_What the exercise asks_. Print each of the entries exactly, leaving nothing out.

_Object change listings_.
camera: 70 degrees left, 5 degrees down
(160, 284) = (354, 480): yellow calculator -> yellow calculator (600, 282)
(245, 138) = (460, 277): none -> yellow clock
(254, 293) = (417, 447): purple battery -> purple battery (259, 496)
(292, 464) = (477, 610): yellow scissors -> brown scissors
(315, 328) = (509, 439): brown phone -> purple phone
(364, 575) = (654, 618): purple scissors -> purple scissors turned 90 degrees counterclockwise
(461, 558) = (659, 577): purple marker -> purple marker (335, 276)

_Reply to the exercise_.
camera: 70 degrees left, 5 degrees down
(160, 284) = (354, 480): yellow calculator -> yellow calculator (600, 282)
(245, 138) = (460, 277): none -> yellow clock
(254, 293) = (417, 447): purple battery -> purple battery (259, 496)
(292, 464) = (477, 610): yellow scissors -> brown scissors
(315, 328) = (509, 439): brown phone -> purple phone
(364, 575) = (654, 618): purple scissors -> purple scissors turned 90 degrees counterclockwise
(461, 558) = (659, 577): purple marker -> purple marker (335, 276)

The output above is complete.